- WHAT YOU SHOULD DO -
In the listing below, find each line that holds "none" and list it.

- SOURCE DATA -
++++

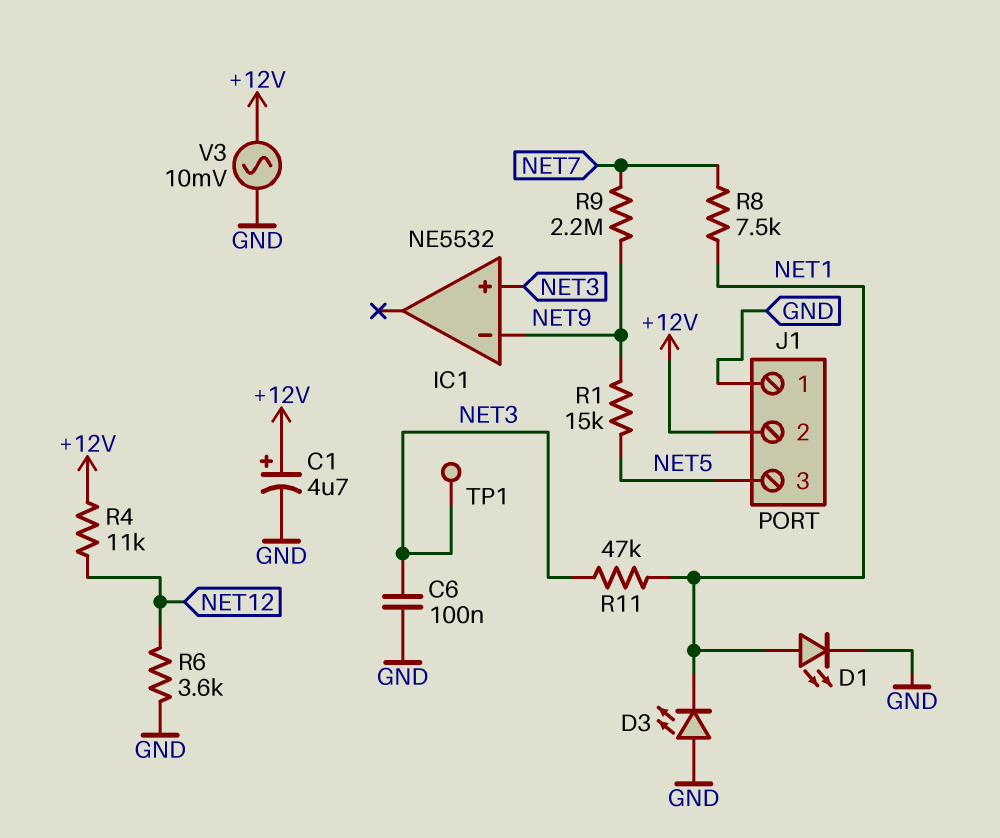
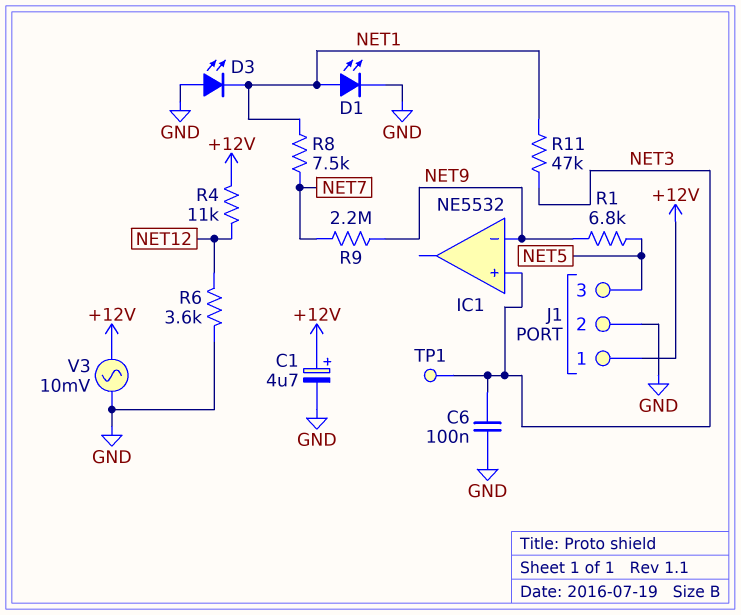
J1 pin 1: GND -> +12V
J1 pin 2: +12V -> GND
R1: 15k (NET5, NET9) -> 6.8k (NET5, NET9)

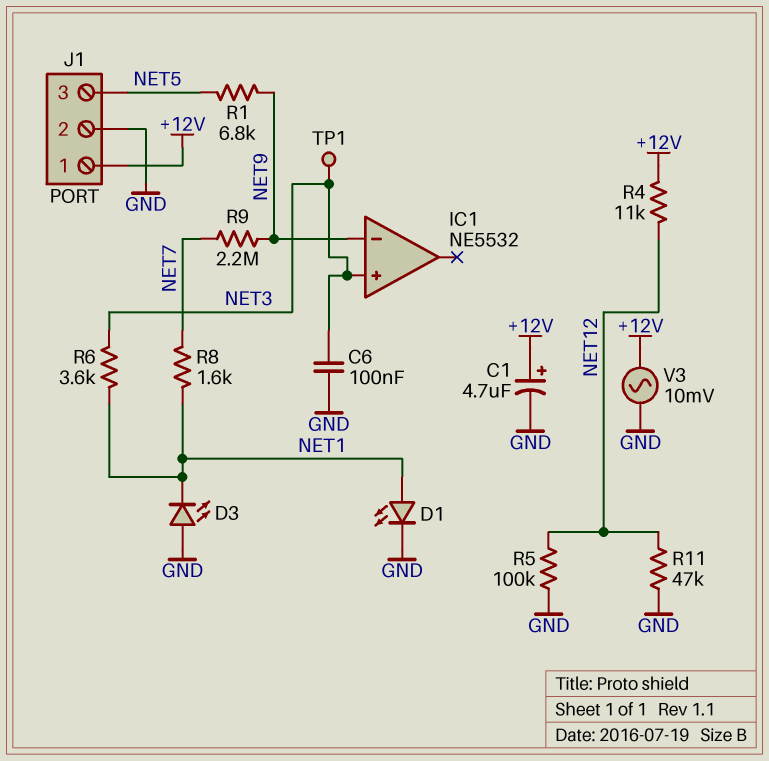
R5: none -> 100k (GND, NET12)
R6: 3.6k (GND, NET12) -> 3.6k (NET1, NET3)
R8: 7.5k (NET1, NET7) -> 1.6k (NET1, NET7)
R11: 47k (NET1, NET3) -> 47k (GND, NET12)

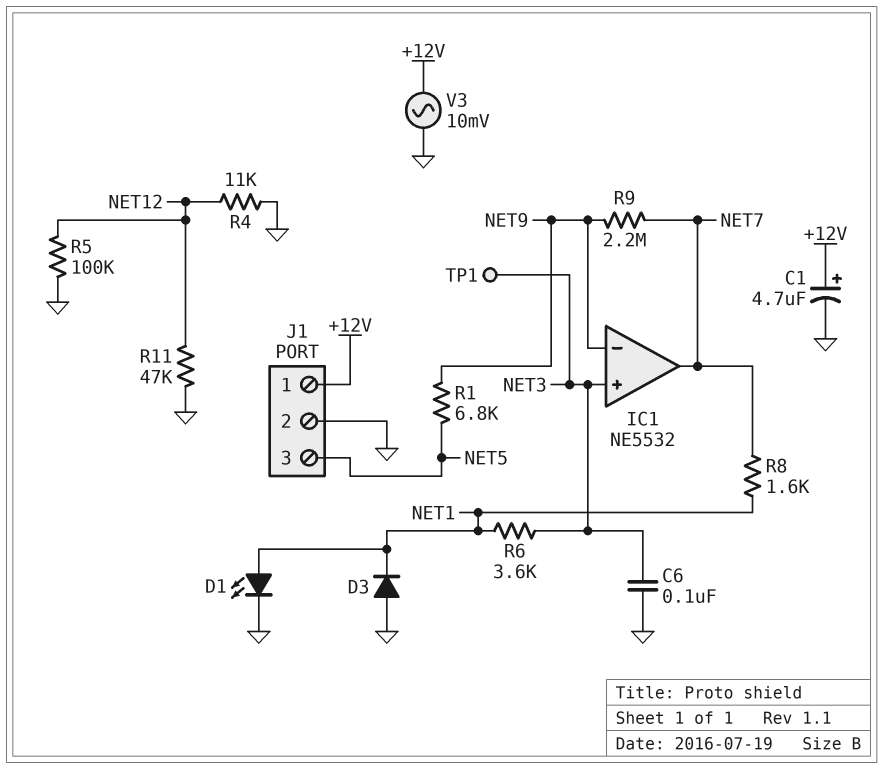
D3: LED (A GND, K NET1) -> diode (A GND, K NET1)
IC1 pin out: none -> NET7
R4: 11k (+12V, NET12) -> 11k (GND, NET12)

++++

- SOLUTION TO THE PROBLEM -
R5: none -> 100k (GND, NET12)
IC1 pin out: none -> NET7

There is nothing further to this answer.